All of the lines below need to be copied exactly, apart from the pictures.

*** DATA SHOWN Section Begins ***

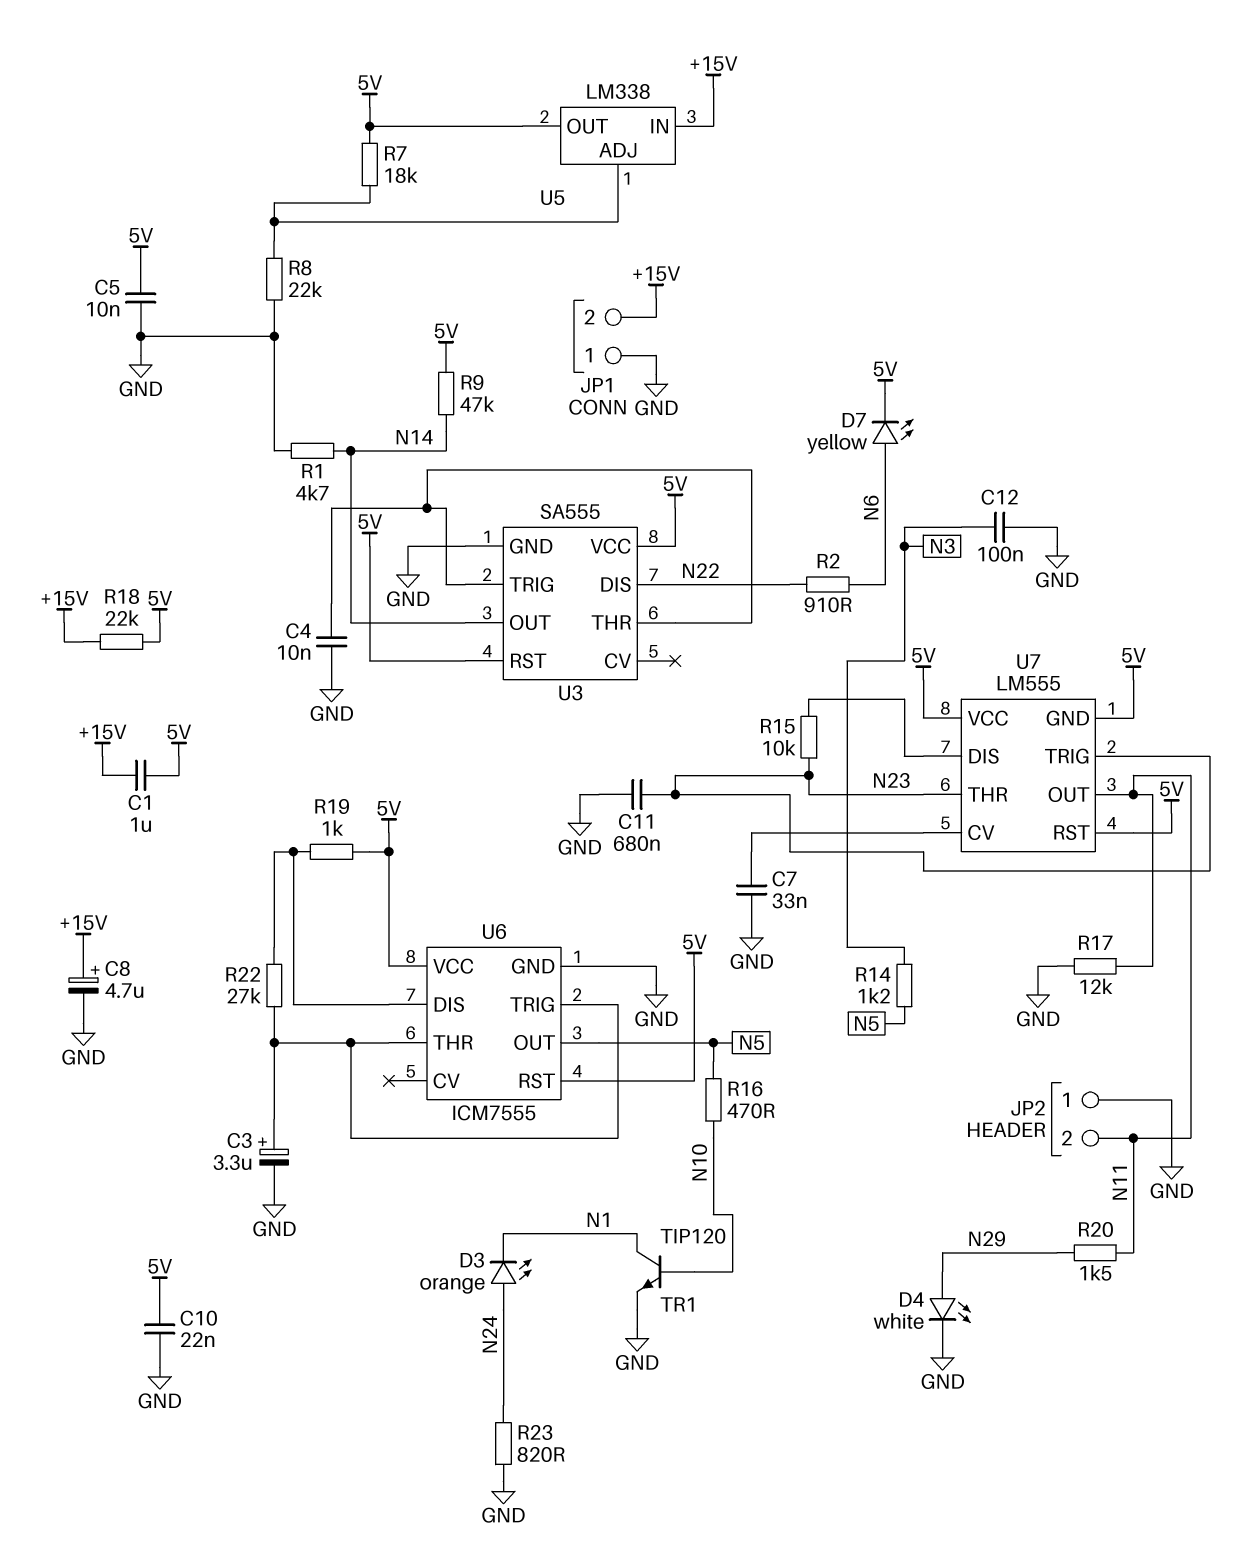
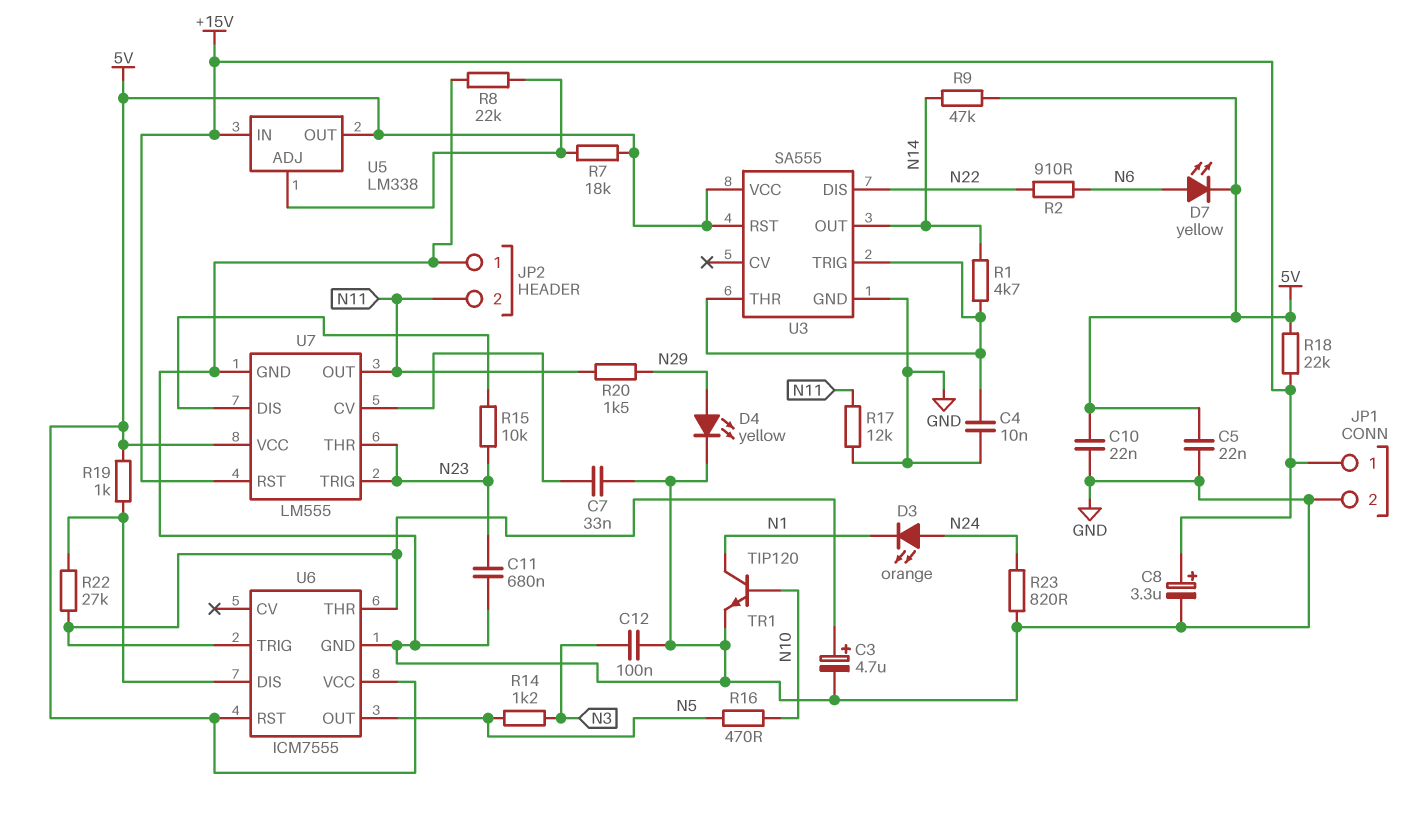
C1: 1uF (+15V, 5V) -> none
C3: 3.3uF (plus U6/THR, minus GND) -> 4.7uF (plus U6/THR, minus GND)
C5: 10nF (5V, GND) -> 22nF (5V, GND)
C8: 4.7uF (plus +15V, minus GND) -> 3.3uF (plus +15V, minus GND)
D4: LED white (A N29, K GND) -> LED yellow (A N29, K GND)
JP1 pin 1: GND -> +15V
JP1 pin 2: +15V -> GND
R1: 4.7k (GND, N14) -> 4.7k (N14, U3/THR)
U7 pin GND: 5V -> GND
U7 pin RST: 5V -> +15V

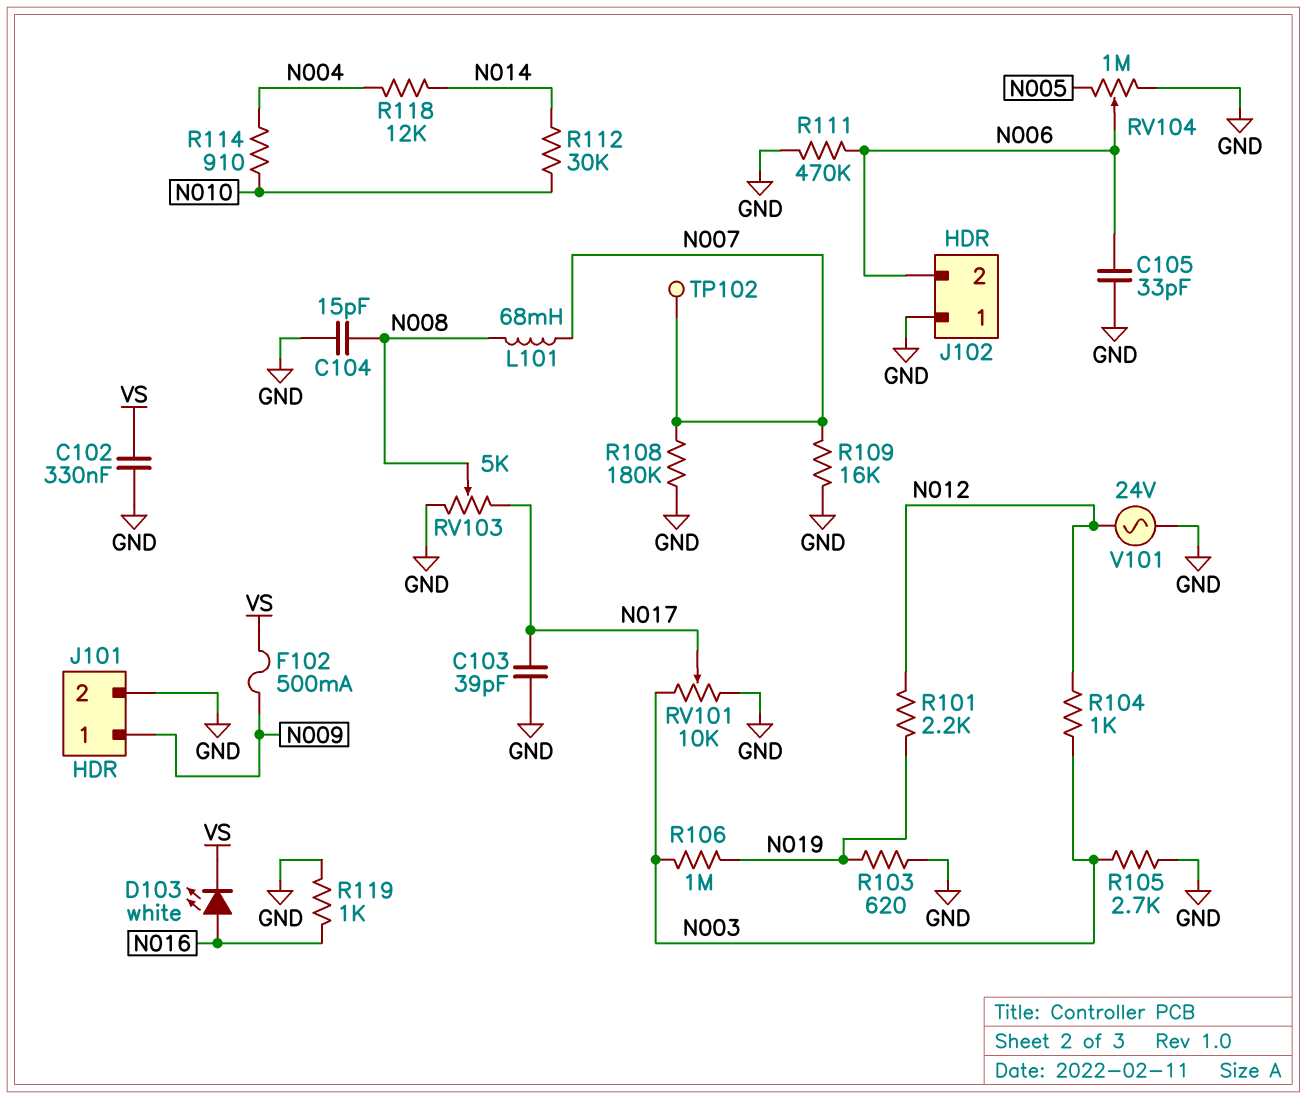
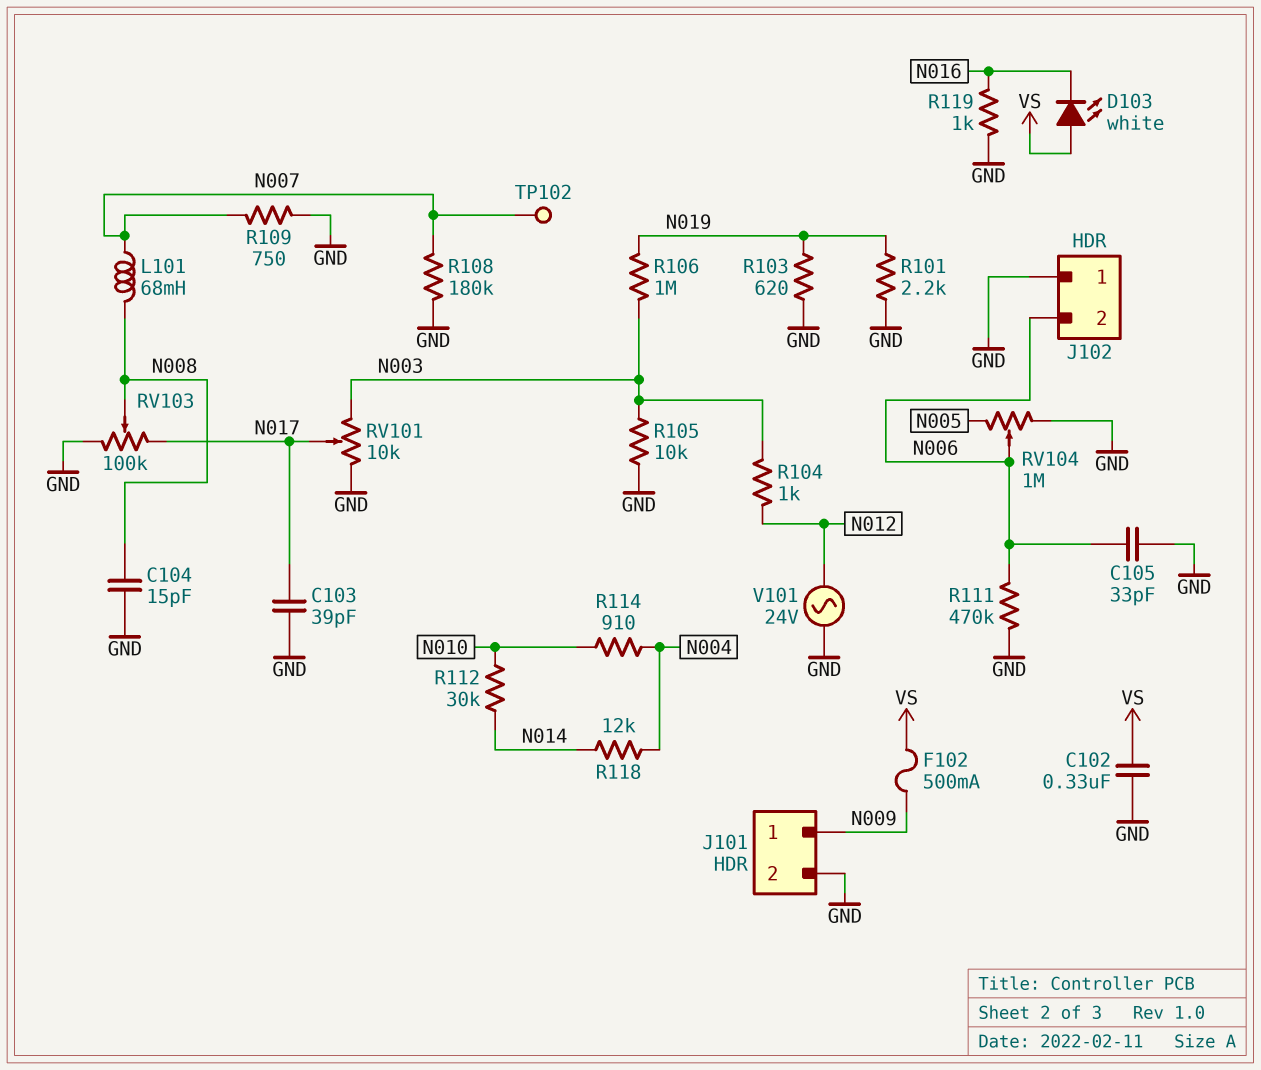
D103: LED white (A N016, K VS) -> LED white (A VS, K N016)
R101: 2.2k (N012, N019) -> 2.2k (GND, N019)
R105: 2.7k (GND, N003) -> 10k (GND, N003)
R109: 16k (GND, N007) -> 750 (GND, N007)
RV103: 5k (GND, N017, wiper N008) -> 100k (GND, N017, wiper N008)

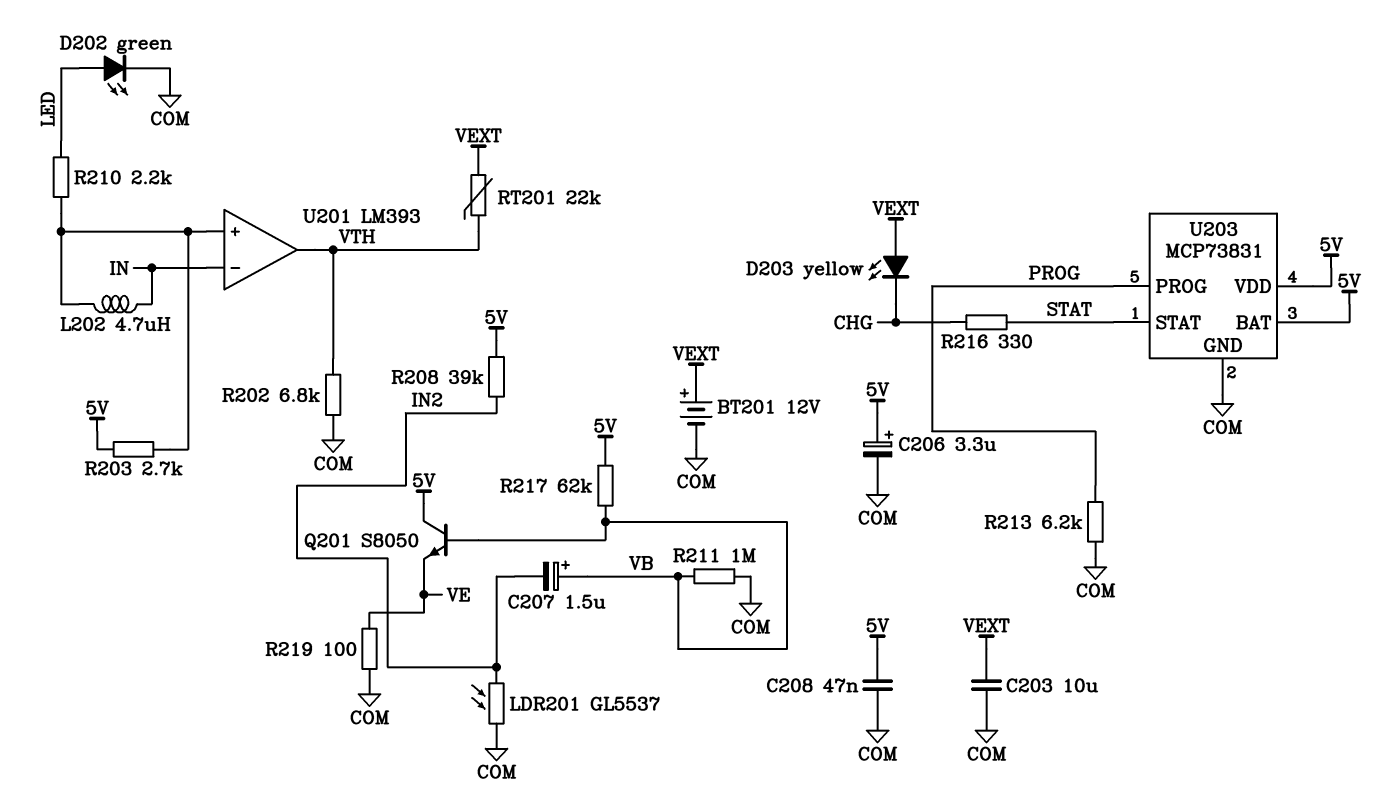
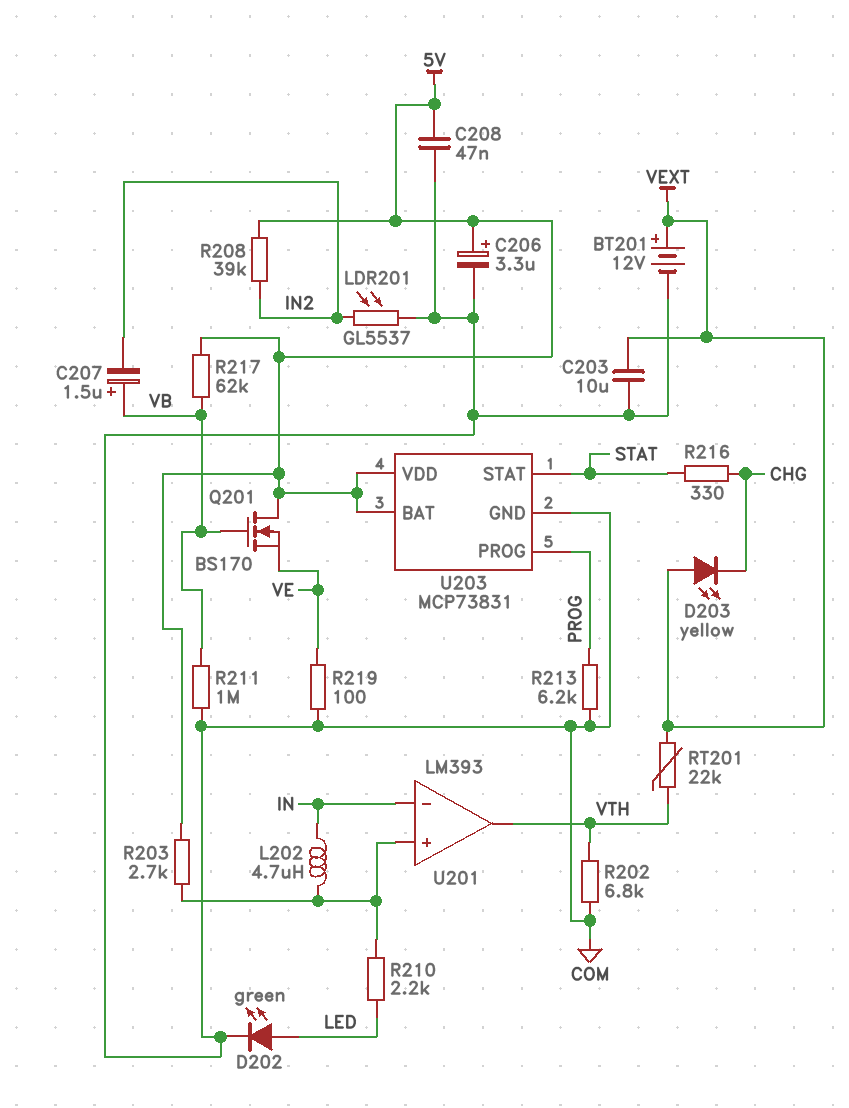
Q201: NPN S8050 (B VB, C 5V, E VE) -> NMOS BS170 (G VB, D 5V, S VE)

*** DATA SHOWN Section Ends ***

SOLUTION TO THE PROBLEM:
C1: 1uF (+15V, 5V) -> none
C3: 3.3uF (plus U6/THR, minus GND) -> 4.7uF (plus U6/THR, minus GND)
C5: 10nF (5V, GND) -> 22nF (5V, GND)
C8: 4.7uF (plus +15V, minus GND) -> 3.3uF (plus +15V, minus GND)
D4: LED white (A N29, K GND) -> LED yellow (A N29, K GND)
JP1 pin 1: GND -> +15V
JP1 pin 2: +15V -> GND
R1: 4.7k (GND, N14) -> 4.7k (N14, U3/THR)
U7 pin GND: 5V -> GND
U7 pin RST: 5V -> +15V

D103: LED white (A N016, K VS) -> LED white (A VS, K N016)
R101: 2.2k (N012, N019) -> 2.2k (GND, N019)
R105: 2.7k (GND, N003) -> 10k (GND, N003)
R109: 16k (GND, N007) -> 750 (GND, N007)
RV103: 5k (GND, N017, wiper N008) -> 100k (GND, N017, wiper N008)

Q201: NPN S8050 (B VB, C 5V, E VE) -> NMOS BS170 (G VB, D 5V, S VE)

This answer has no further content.